> **EXERCISE INSTRUCTIONS**:
Print every line of the material below exactly as it stands, but omit the pictures.

> **GIVEN DATA**:
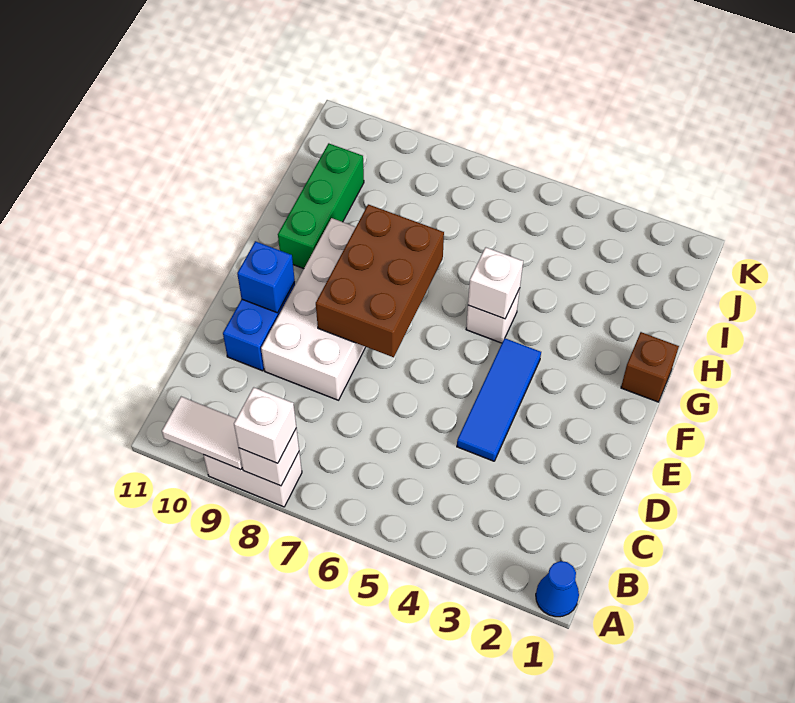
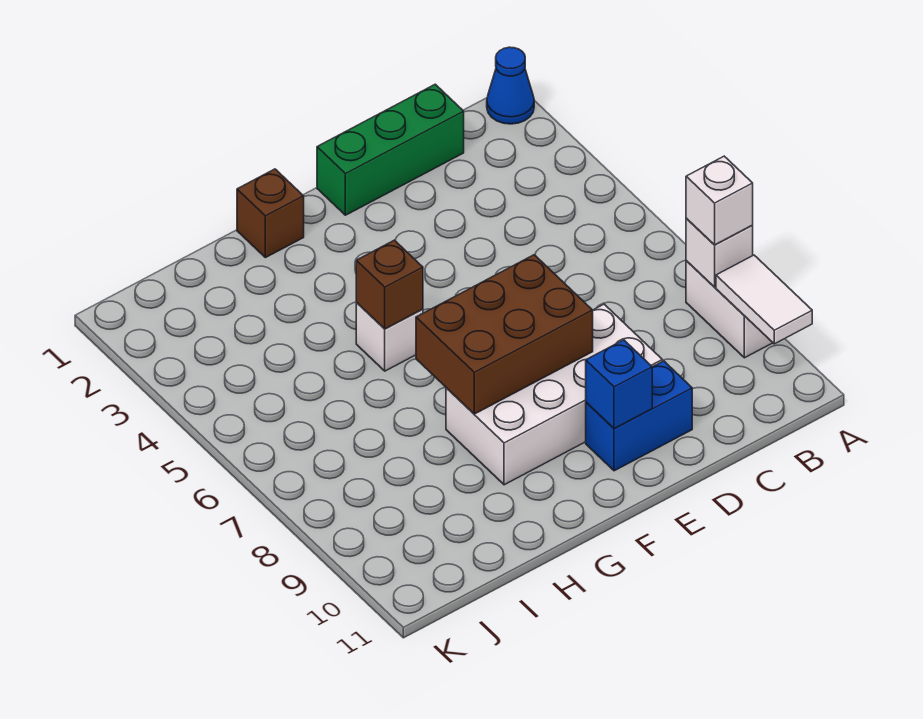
blue 1x3 tile [457,338,541,461] -> none
white 1x1 brick [468,247,523,319] -> brown 1x1 brick [356,240,423,329]
green 1x3 brick [278,143,364,269] -> green 1x3 brick moved to [317,84,464,215]

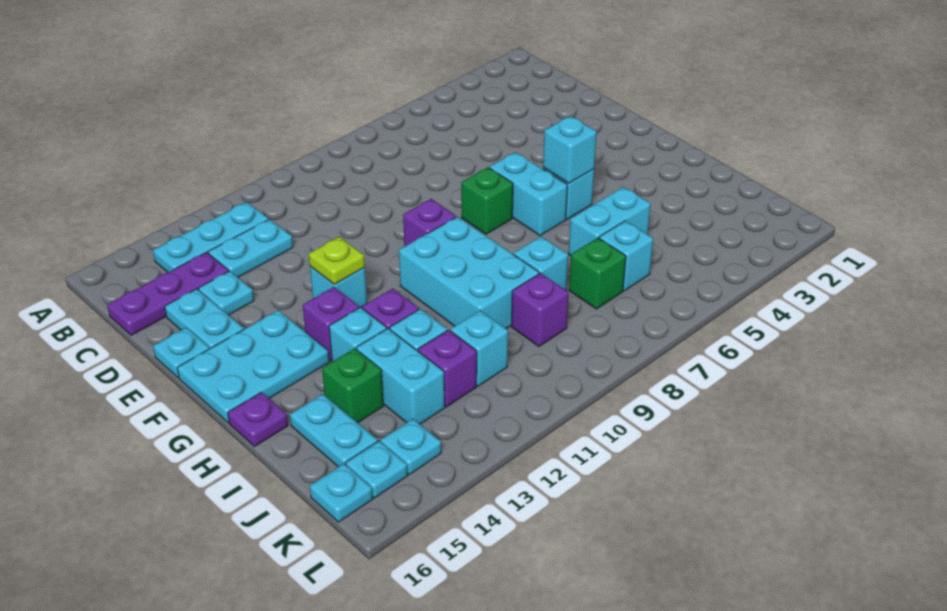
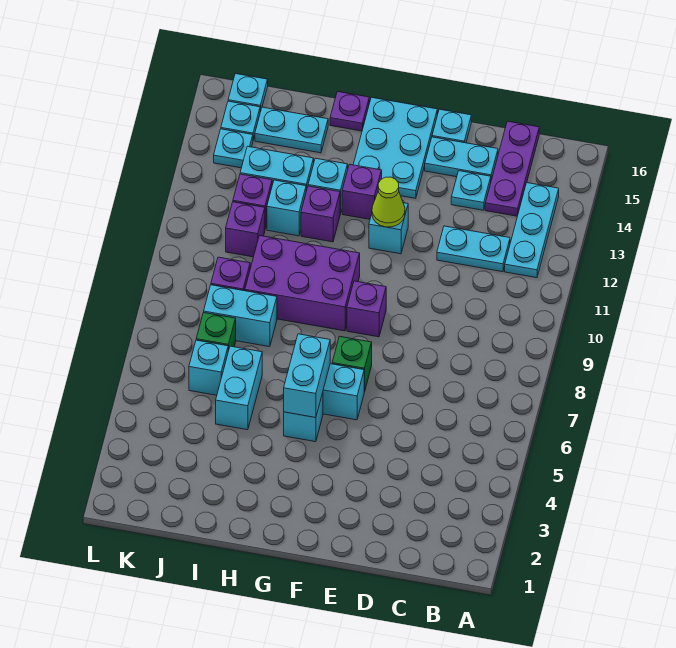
cyan 1x2 plate [208,219,293,277] -> cyan 1x2 plate turned to [437,226,510,272]
lime 1x1 plate [309,237,365,284] -> lime 1x1 cone [372,177,405,227]
cyan 1x1 brick [543,116,597,183] -> cyan 1x2 brick [284,334,330,418]
cyan 2x3 brick [399,217,539,329] -> purple 2x3 brick [245,235,360,331]
cyan 1x1 brick [513,237,568,290] -> cyan 1x2 brick [204,285,277,347]
green 1x1 brick [322,348,384,423] -> none
cyan 1x1 brick [450,311,508,386] -> purple 1x1 brick [226,202,265,257]

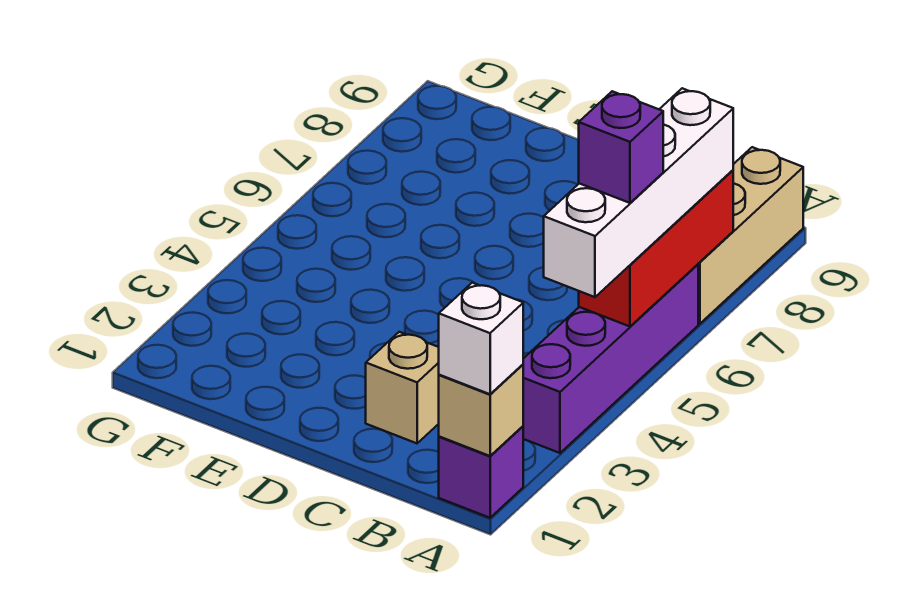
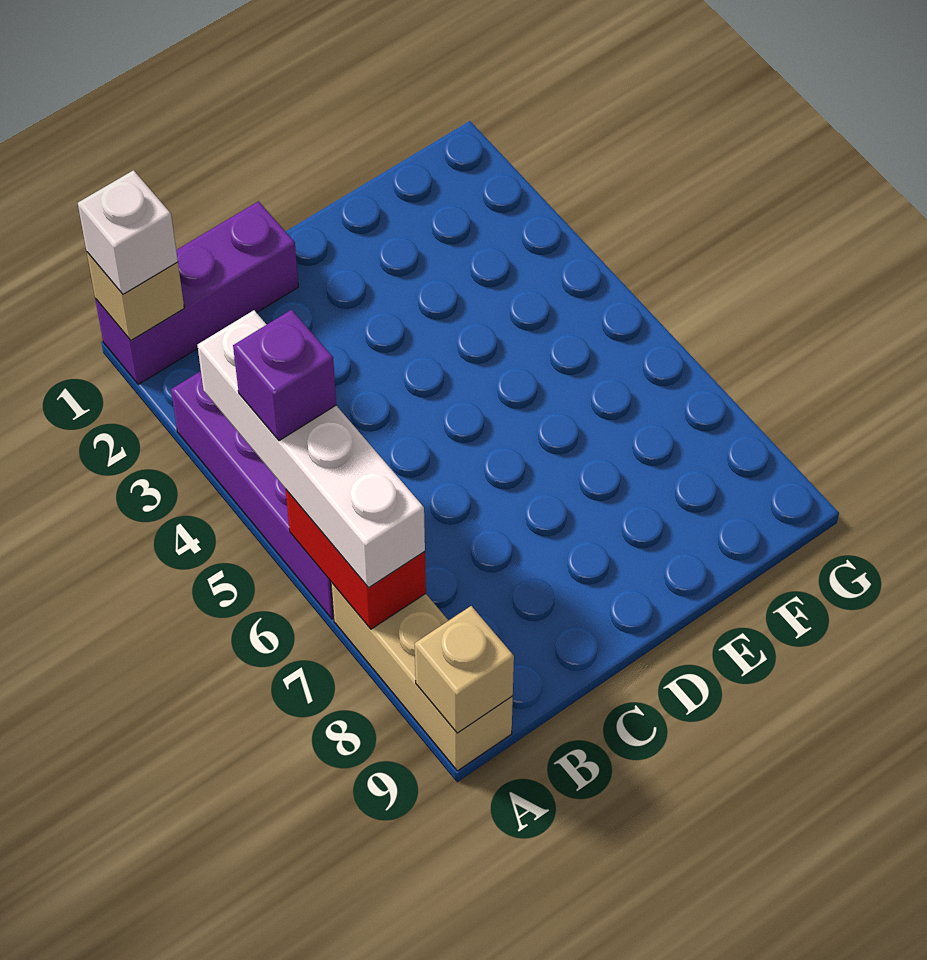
purple 1x1 brick [439,426,523,518] -> purple 1x3 brick [95,201,299,384]
red 1x3 brick [579,170,733,326] -> red 1x2 brick [286,490,426,629]
tan 1x1 brick [366,332,439,443] -> tan 1x1 brick moved to [415,606,514,733]

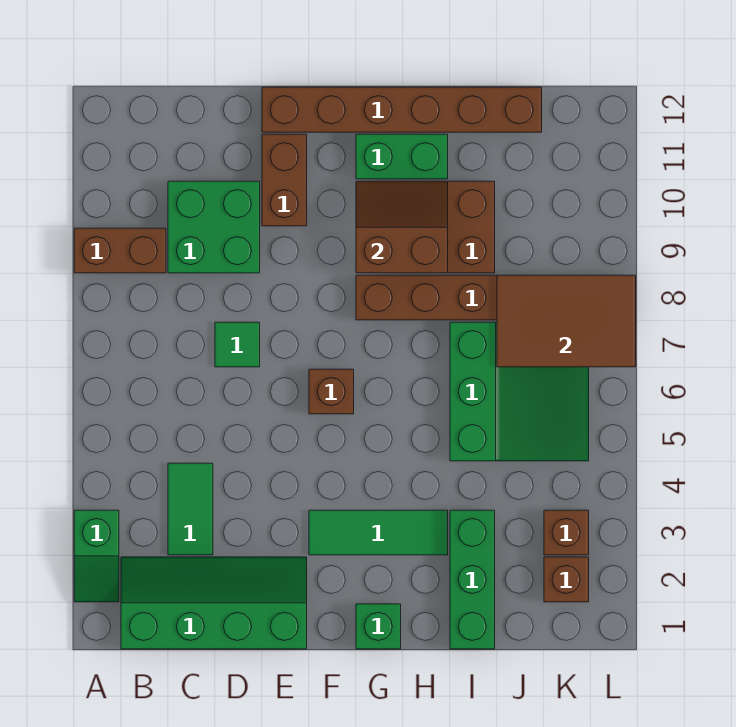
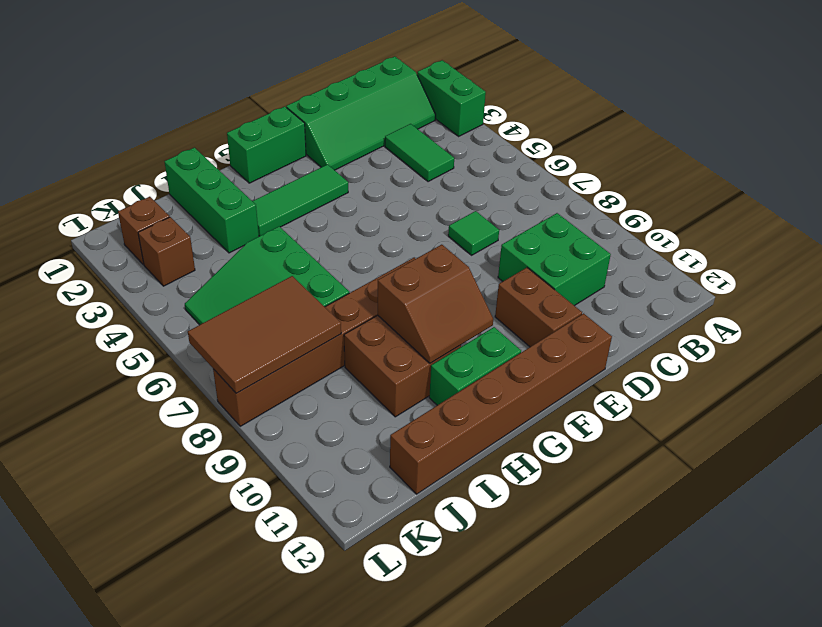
green 1x2 slope [74,510,119,602] -> green 1x2 brick [417,60,486,136]
brown 1x2 brick [74,228,166,273] -> none
brown 1x1 brick [309,369,354,414] -> none
green 1x1 brick [356,604,401,649] -> green 1x2 brick [227,107,306,183]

> **TASK RESPONSE**:
blue 1x3 tile [457,338,541,461] -> none
white 1x1 brick [468,247,523,319] -> brown 1x1 brick [356,240,423,329]
green 1x3 brick [278,143,364,269] -> green 1x3 brick moved to [317,84,464,215]

cyan 1x2 plate [208,219,293,277] -> cyan 1x2 plate turned to [437,226,510,272]
lime 1x1 plate [309,237,365,284] -> lime 1x1 cone [372,177,405,227]
cyan 1x1 brick [543,116,597,183] -> cyan 1x2 brick [284,334,330,418]
cyan 2x3 brick [399,217,539,329] -> purple 2x3 brick [245,235,360,331]
cyan 1x1 brick [513,237,568,290] -> cyan 1x2 brick [204,285,277,347]
green 1x1 brick [322,348,384,423] -> none
cyan 1x1 brick [450,311,508,386] -> purple 1x1 brick [226,202,265,257]

purple 1x1 brick [439,426,523,518] -> purple 1x3 brick [95,201,299,384]
red 1x3 brick [579,170,733,326] -> red 1x2 brick [286,490,426,629]
tan 1x1 brick [366,332,439,443] -> tan 1x1 brick moved to [415,606,514,733]

green 1x2 slope [74,510,119,602] -> green 1x2 brick [417,60,486,136]
brown 1x2 brick [74,228,166,273] -> none
brown 1x1 brick [309,369,354,414] -> none
green 1x1 brick [356,604,401,649] -> green 1x2 brick [227,107,306,183]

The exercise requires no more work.